TASK OBJECTIVE →
Set down exactly the lines of the listing below that begin at the one containing "C5: none -> 470uF (plus 5V, minus GND)" and end at the last line, both included.

DATASET EXCERPTS →
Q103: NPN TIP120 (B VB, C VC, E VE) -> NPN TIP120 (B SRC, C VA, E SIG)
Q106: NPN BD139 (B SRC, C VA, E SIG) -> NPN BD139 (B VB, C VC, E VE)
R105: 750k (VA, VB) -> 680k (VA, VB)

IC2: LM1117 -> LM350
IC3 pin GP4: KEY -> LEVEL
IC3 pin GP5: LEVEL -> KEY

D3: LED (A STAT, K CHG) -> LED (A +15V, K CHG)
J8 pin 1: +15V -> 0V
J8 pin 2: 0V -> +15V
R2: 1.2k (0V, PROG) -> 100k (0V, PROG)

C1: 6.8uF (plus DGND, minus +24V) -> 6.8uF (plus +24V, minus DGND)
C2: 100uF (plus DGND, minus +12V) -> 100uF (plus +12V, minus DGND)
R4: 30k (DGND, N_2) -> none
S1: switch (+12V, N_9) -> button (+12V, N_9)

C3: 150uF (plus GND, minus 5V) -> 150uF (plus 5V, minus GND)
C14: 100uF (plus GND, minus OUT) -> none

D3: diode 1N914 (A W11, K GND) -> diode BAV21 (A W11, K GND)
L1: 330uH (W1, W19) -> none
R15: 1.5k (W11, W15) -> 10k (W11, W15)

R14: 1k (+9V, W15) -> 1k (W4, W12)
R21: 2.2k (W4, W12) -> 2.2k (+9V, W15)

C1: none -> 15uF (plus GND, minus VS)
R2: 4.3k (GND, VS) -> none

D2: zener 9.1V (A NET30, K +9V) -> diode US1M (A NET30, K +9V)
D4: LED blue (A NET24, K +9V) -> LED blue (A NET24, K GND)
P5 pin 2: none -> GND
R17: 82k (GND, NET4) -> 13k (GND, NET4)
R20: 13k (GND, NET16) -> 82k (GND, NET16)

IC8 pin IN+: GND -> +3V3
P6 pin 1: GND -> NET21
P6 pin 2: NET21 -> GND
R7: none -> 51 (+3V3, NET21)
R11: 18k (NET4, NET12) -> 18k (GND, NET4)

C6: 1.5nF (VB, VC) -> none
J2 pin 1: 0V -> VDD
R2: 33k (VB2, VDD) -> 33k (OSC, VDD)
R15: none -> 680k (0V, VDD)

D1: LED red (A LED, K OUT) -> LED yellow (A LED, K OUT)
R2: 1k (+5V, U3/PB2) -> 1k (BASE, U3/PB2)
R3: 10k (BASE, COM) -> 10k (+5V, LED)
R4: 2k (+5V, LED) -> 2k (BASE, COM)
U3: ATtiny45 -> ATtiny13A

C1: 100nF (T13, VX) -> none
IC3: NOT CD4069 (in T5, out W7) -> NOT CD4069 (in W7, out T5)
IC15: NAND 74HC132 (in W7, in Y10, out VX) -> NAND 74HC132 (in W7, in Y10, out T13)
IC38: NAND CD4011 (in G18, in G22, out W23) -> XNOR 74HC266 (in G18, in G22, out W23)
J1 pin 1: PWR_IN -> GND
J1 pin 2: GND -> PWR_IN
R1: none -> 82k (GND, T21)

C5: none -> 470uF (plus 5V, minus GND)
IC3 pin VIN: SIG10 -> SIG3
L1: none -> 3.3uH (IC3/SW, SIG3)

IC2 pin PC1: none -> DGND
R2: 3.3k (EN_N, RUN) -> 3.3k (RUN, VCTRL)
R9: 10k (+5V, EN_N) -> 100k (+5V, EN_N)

EXERCISE RESULT →
C5: none -> 470uF (plus 5V, minus GND)
IC3 pin VIN: SIG10 -> SIG3
L1: none -> 3.3uH (IC3/SW, SIG3)

IC2 pin PC1: none -> DGND
R2: 3.3k (EN_N, RUN) -> 3.3k (RUN, VCTRL)
R9: 10k (+5V, EN_N) -> 100k (+5V, EN_N)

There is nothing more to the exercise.